Stored data:
--------

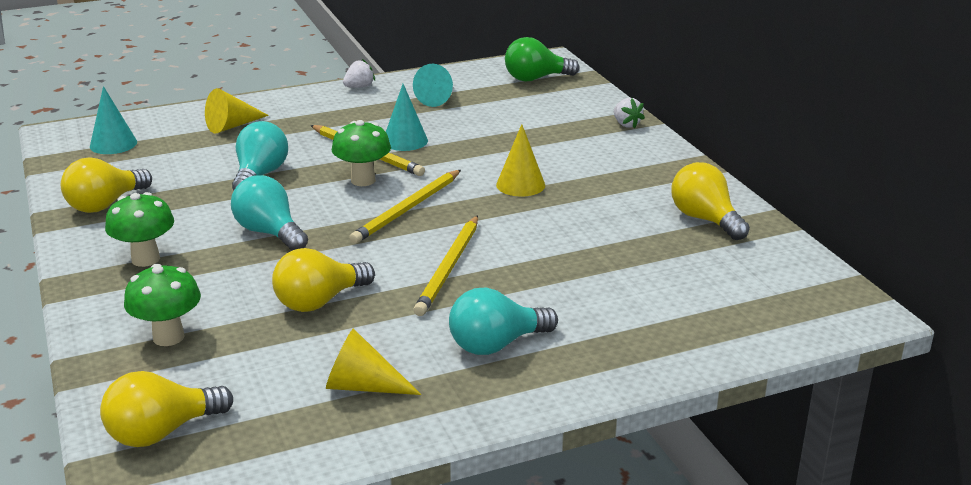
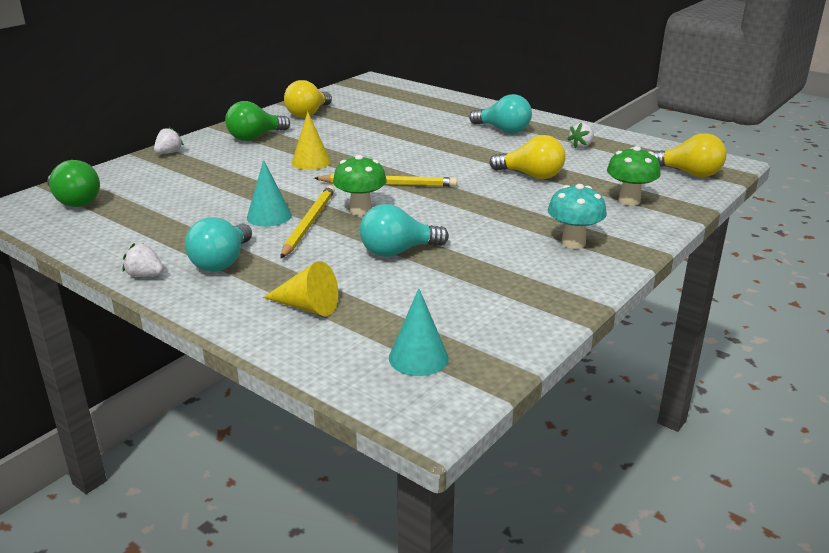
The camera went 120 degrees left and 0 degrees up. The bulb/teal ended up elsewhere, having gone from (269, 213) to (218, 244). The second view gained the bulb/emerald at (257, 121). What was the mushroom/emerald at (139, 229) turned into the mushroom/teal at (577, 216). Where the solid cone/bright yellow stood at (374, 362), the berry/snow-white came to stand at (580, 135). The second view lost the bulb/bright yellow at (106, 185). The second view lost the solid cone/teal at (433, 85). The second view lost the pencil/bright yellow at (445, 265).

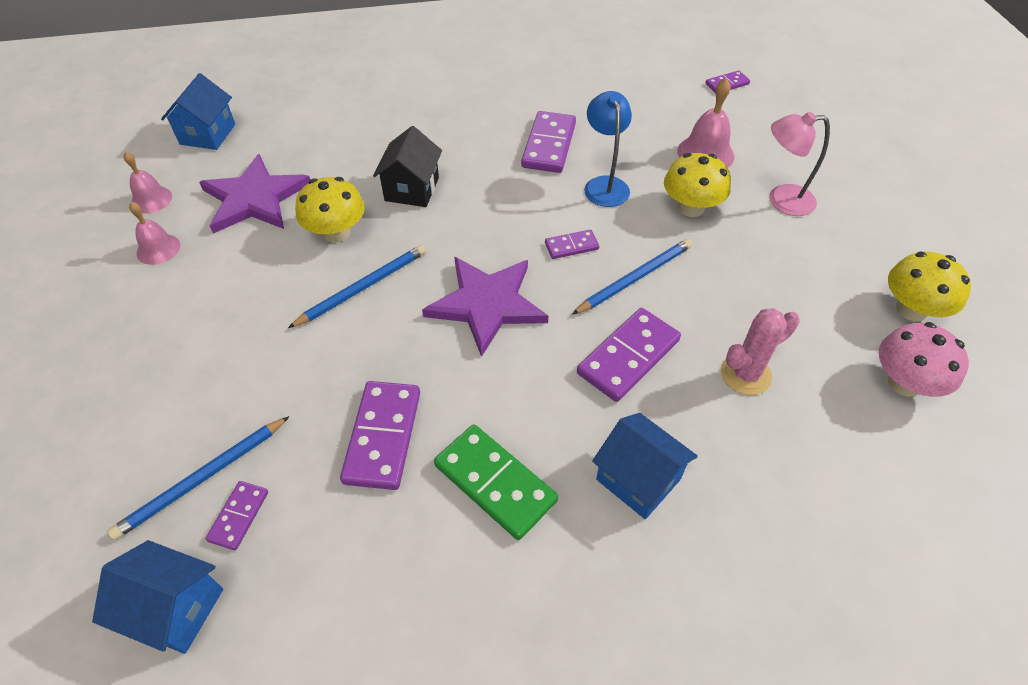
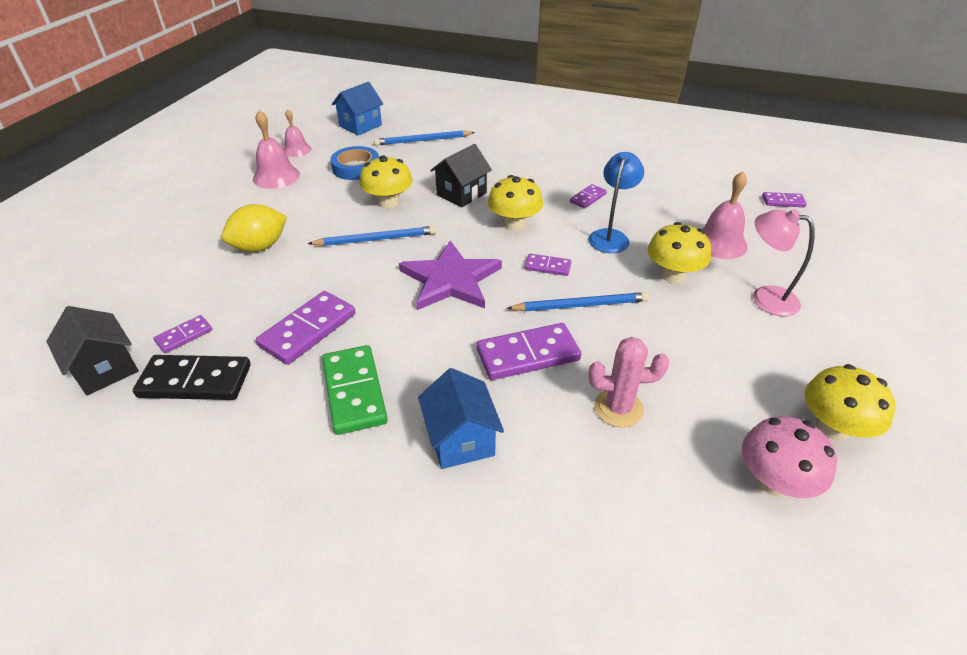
The camera went 30 degrees right and 10 degrees down. What was the cottage/royal blue at (157, 597) turned into the cottage/jet-black at (92, 351). The second view gained the domino tile/jet-black at (192, 377). The second view gained the citrus fruit/bright yellow at (254, 228). The size of the school bell/pink at (154, 233) changed by a factor of 1.52. Where the star/royal purple stood at (254, 193), the tape/royal blue came to stand at (354, 163). The pencil/royal blue ended up elsewhere, having gone from (198, 478) to (424, 138). The second view gained the mushroom/bright yellow at (515, 202). The size of the domino tile/royal purple at (548, 142) changed by a factor of 0.54.

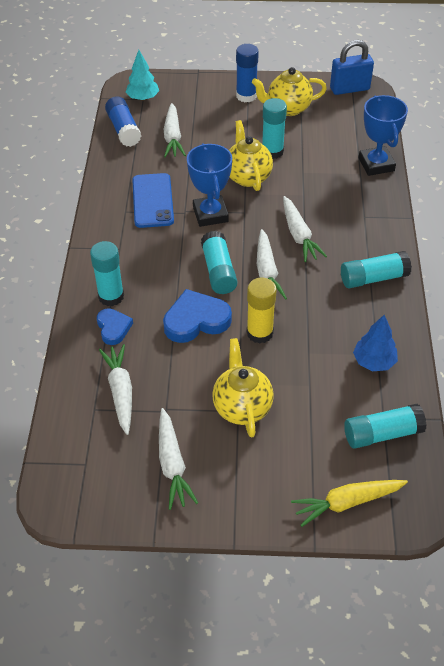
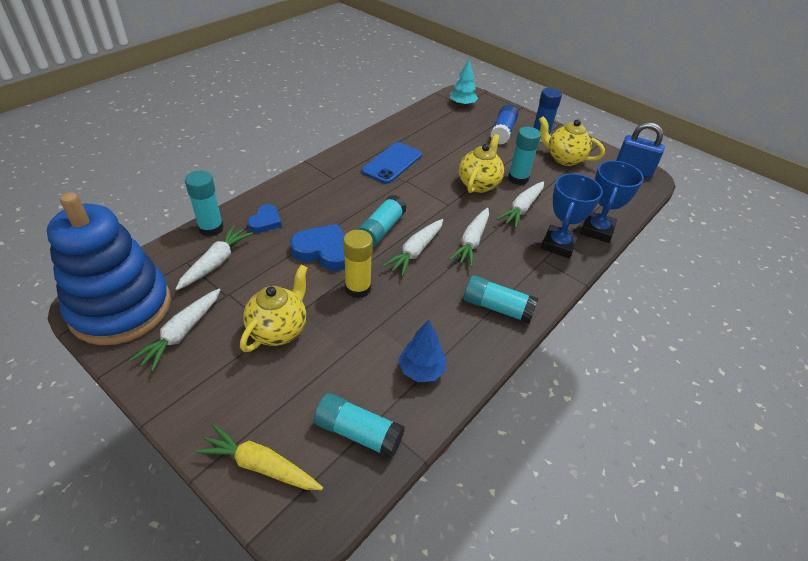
The camera went 35 degrees right and 5 degrees down. The second view gained the stacking toy/royal blue at (109, 268). The glue/teal ended up elsewhere, having gone from (107, 273) to (204, 203). The glue/royal blue ended up elsewhere, having gone from (123, 121) to (504, 125). The carrot/snow-white ended up elsewhere, having gone from (174, 130) to (520, 204). The trophy/royal blue ended up elsewhere, having gone from (209, 185) to (572, 216).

--------

Your goal: Leave out the pictures and return the listing exactly.

Problem solution:
The camera went 120 degrees left and 0 degrees up. The bulb/teal ended up elsewhere, having gone from (269, 213) to (218, 244). The second view gained the bulb/emerald at (257, 121). What was the mushroom/emerald at (139, 229) turned into the mushroom/teal at (577, 216). Where the solid cone/bright yellow stood at (374, 362), the berry/snow-white came to stand at (580, 135). The second view lost the bulb/bright yellow at (106, 185). The second view lost the solid cone/teal at (433, 85). The second view lost the pencil/bright yellow at (445, 265).

The camera went 30 degrees right and 10 degrees down. What was the cottage/royal blue at (157, 597) turned into the cottage/jet-black at (92, 351). The second view gained the domino tile/jet-black at (192, 377). The second view gained the citrus fruit/bright yellow at (254, 228). The size of the school bell/pink at (154, 233) changed by a factor of 1.52. Where the star/royal purple stood at (254, 193), the tape/royal blue came to stand at (354, 163). The pencil/royal blue ended up elsewhere, having gone from (198, 478) to (424, 138). The second view gained the mushroom/bright yellow at (515, 202). The size of the domino tile/royal purple at (548, 142) changed by a factor of 0.54.

The camera went 35 degrees right and 5 degrees down. The second view gained the stacking toy/royal blue at (109, 268). The glue/teal ended up elsewhere, having gone from (107, 273) to (204, 203). The glue/royal blue ended up elsewhere, having gone from (123, 121) to (504, 125). The carrot/snow-white ended up elsewhere, having gone from (174, 130) to (520, 204). The trophy/royal blue ended up elsewhere, having gone from (209, 185) to (572, 216).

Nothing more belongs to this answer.